**Task to carry out**
Your task is to copy every line of the entries that contains "rotate".
(Listed entries)
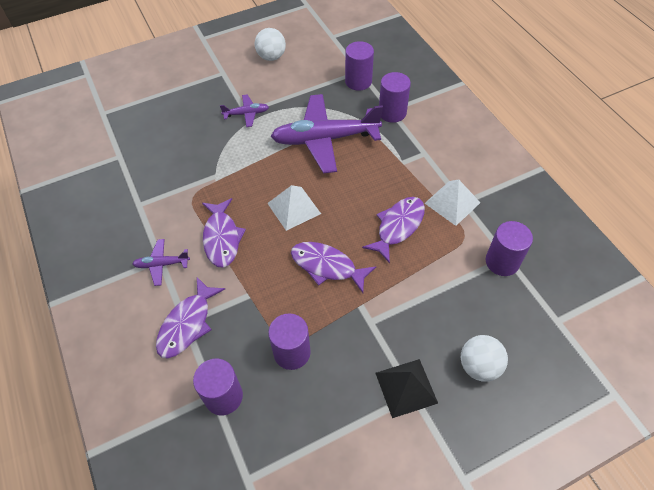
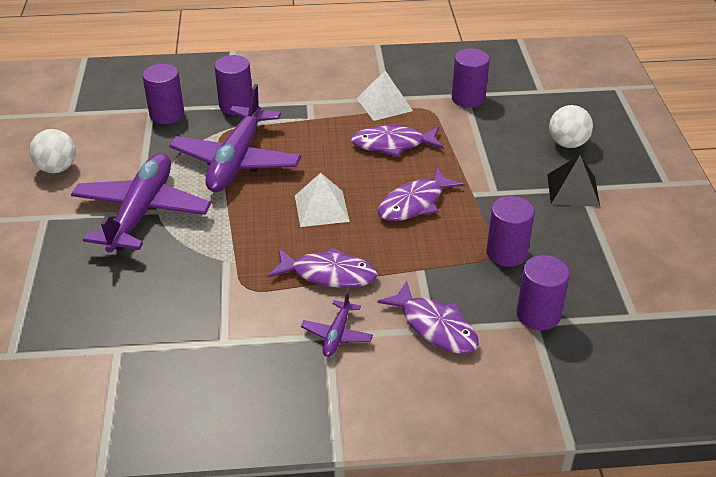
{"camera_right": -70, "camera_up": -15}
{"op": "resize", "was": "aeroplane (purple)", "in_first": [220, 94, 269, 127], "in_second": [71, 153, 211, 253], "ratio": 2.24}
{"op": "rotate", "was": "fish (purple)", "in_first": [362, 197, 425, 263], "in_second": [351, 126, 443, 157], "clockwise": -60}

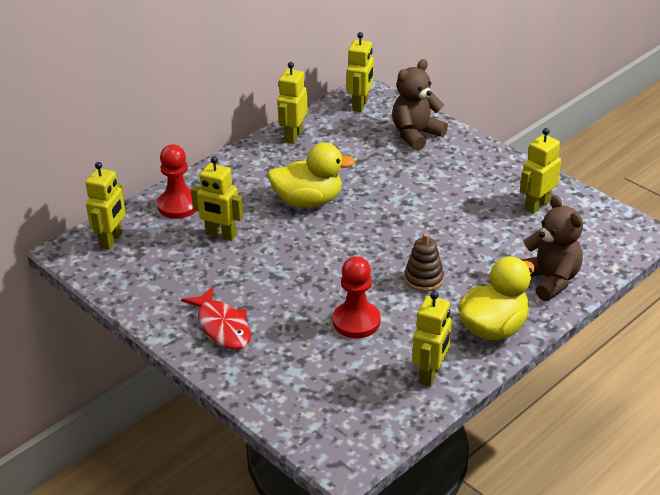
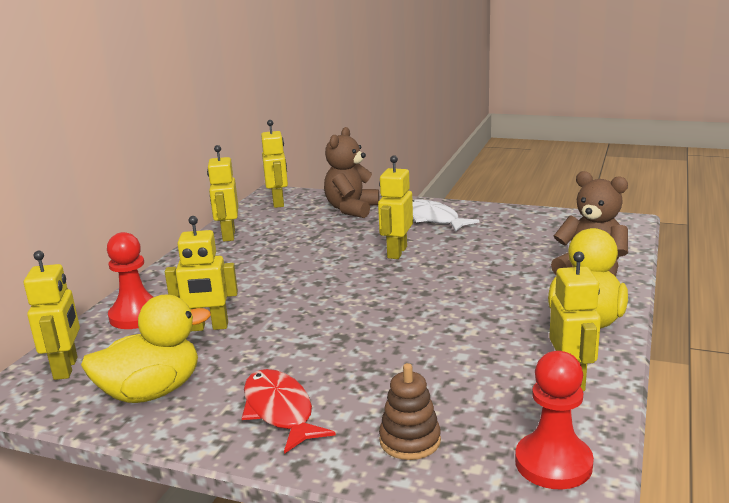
{"camera_right": -25, "camera_up": -15}
{"op": "move", "was": "robot (bright yellow)", "in_first": [520, 128, 561, 214], "in_second": [378, 155, 413, 259]}
{"op": "move", "was": "rubber duck (bright yellow)", "in_first": [267, 143, 355, 208], "in_second": [81, 295, 211, 403]}
{"op": "move", "was": "stacking toy (dark brown)", "in_first": [404, 233, 444, 292], "in_second": [379, 363, 441, 460]}
{"op": "move", "was": "pawn (scarlet)", "in_first": [333, 256, 380, 338], "in_second": [515, 351, 594, 489]}
{"op": "rotate", "was": "fish (scarlet)", "in_first": [181, 286, 251, 350], "in_second": [242, 369, 336, 454], "clockwise": -150}
{"op": "insert", "now": "fish (pure white)", "in_second": [412, 199, 480, 232]}

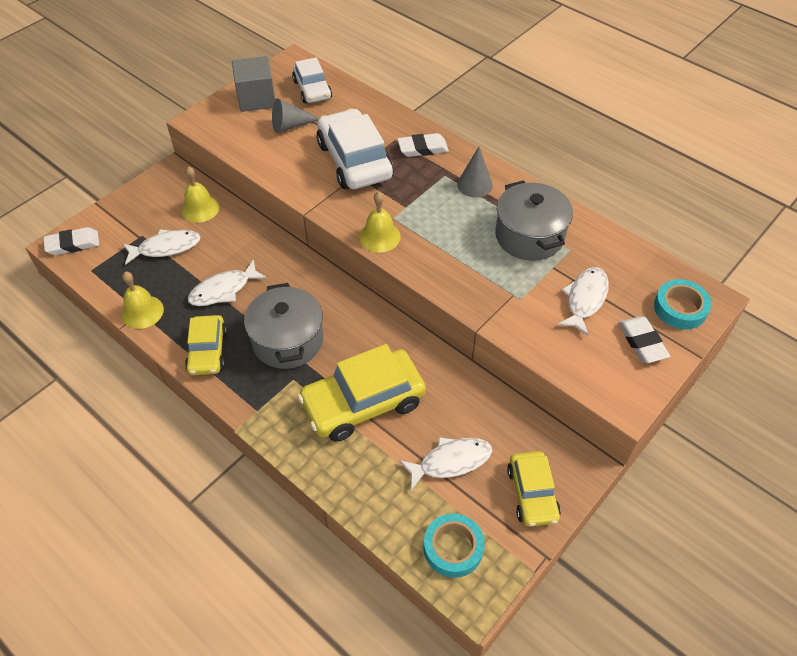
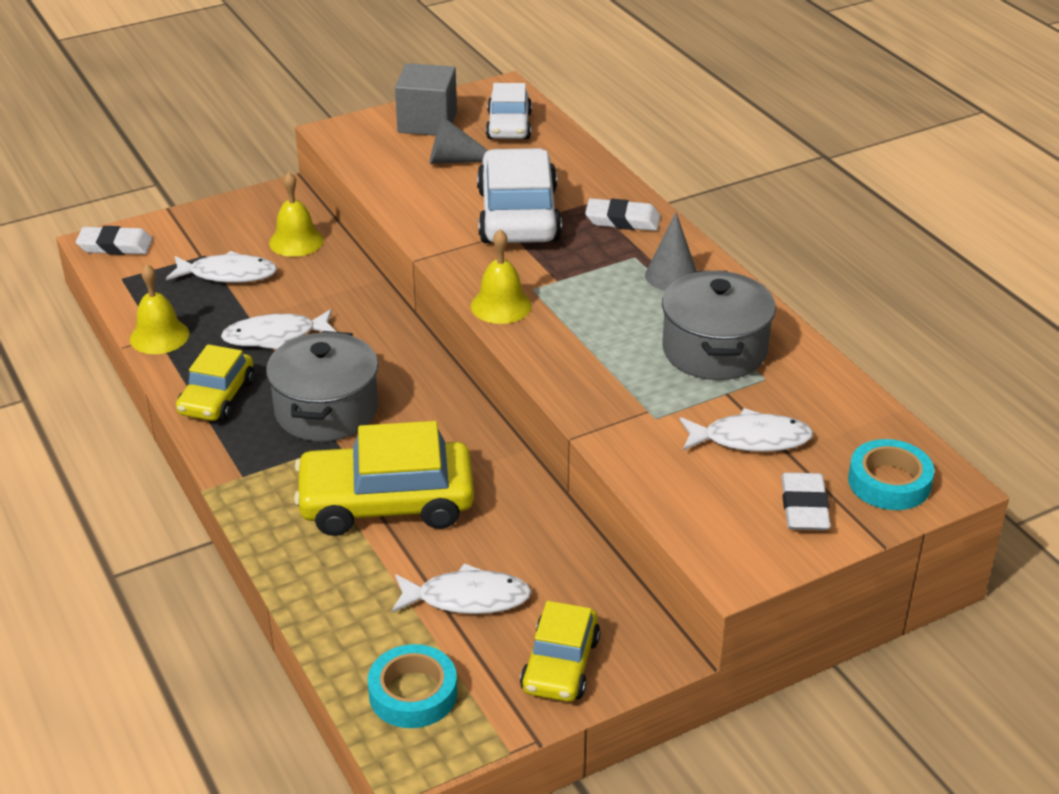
{"camera_right": 20, "camera_up": -15}
{"op": "rotate", "was": "fish (pure white)", "in_first": [557, 267, 609, 336], "in_second": [680, 408, 813, 452], "clockwise": 45}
(End Listed entries)
**Response**
{"op": "rotate", "was": "fish (purple)", "in_first": [362, 197, 425, 263], "in_second": [351, 126, 443, 157], "clockwise": -60}
{"op": "rotate", "was": "fish (scarlet)", "in_first": [181, 286, 251, 350], "in_second": [242, 369, 336, 454], "clockwise": -150}
{"op": "rotate", "was": "fish (pure white)", "in_first": [557, 267, 609, 336], "in_second": [680, 408, 813, 452], "clockwise": 45}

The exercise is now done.